> [TRY IT] Rewrite the material below, replacing "baseball cap" with "knit hat" wherever it appears and leaving everything else unchanged.

> [MATERIAL TO PROCESS]
"""

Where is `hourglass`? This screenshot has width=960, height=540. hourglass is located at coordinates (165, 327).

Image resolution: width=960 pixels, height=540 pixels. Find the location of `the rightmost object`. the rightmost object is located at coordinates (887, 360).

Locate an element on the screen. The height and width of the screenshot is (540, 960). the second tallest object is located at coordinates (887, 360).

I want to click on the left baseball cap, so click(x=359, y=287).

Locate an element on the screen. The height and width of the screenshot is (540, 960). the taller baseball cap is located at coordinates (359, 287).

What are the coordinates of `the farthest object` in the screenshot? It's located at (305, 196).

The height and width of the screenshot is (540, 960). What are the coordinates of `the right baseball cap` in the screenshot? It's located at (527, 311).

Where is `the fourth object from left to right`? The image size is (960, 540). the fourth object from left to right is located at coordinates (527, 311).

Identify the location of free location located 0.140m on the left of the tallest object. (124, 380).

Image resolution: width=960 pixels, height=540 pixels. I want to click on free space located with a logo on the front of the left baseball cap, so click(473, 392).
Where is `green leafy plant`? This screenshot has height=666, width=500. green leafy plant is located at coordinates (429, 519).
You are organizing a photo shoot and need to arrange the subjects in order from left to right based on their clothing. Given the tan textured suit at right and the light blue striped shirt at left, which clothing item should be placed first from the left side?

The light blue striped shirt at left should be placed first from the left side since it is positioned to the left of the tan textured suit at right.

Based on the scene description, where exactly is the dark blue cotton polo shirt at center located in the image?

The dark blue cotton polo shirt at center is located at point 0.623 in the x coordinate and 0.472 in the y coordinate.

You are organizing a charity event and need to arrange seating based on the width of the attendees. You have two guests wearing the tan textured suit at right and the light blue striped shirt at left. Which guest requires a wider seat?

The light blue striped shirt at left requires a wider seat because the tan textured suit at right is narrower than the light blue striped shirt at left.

"""

> [ANSWER SPACE]
Where is `hourglass`? This screenshot has width=960, height=540. hourglass is located at coordinates (165, 327).

Image resolution: width=960 pixels, height=540 pixels. Find the location of `the rightmost object`. the rightmost object is located at coordinates (887, 360).

Locate an element on the screen. The height and width of the screenshot is (540, 960). the second tallest object is located at coordinates (887, 360).

I want to click on the left knit hat, so click(x=359, y=287).

Locate an element on the screen. The height and width of the screenshot is (540, 960). the taller knit hat is located at coordinates (359, 287).

What are the coordinates of `the farthest object` in the screenshot? It's located at (305, 196).

The height and width of the screenshot is (540, 960). What are the coordinates of `the right knit hat` in the screenshot? It's located at (527, 311).

Where is `the fourth object from left to right`? The image size is (960, 540). the fourth object from left to right is located at coordinates (527, 311).

Identify the location of free location located 0.140m on the left of the tallest object. (124, 380).

Image resolution: width=960 pixels, height=540 pixels. I want to click on free space located with a logo on the front of the left knit hat, so click(473, 392).
Where is `green leafy plant`? This screenshot has height=666, width=500. green leafy plant is located at coordinates (429, 519).
You are organizing a photo shoot and need to arrange the subjects in order from left to right based on their clothing. Given the tan textured suit at right and the light blue striped shirt at left, which clothing item should be placed first from the left side?

The light blue striped shirt at left should be placed first from the left side since it is positioned to the left of the tan textured suit at right.

Based on the scene description, where exactly is the dark blue cotton polo shirt at center located in the image?

The dark blue cotton polo shirt at center is located at point 0.623 in the x coordinate and 0.472 in the y coordinate.

You are organizing a charity event and need to arrange seating based on the width of the attendees. You have two guests wearing the tan textured suit at right and the light blue striped shirt at left. Which guest requires a wider seat?

The light blue striped shirt at left requires a wider seat because the tan textured suit at right is narrower than the light blue striped shirt at left.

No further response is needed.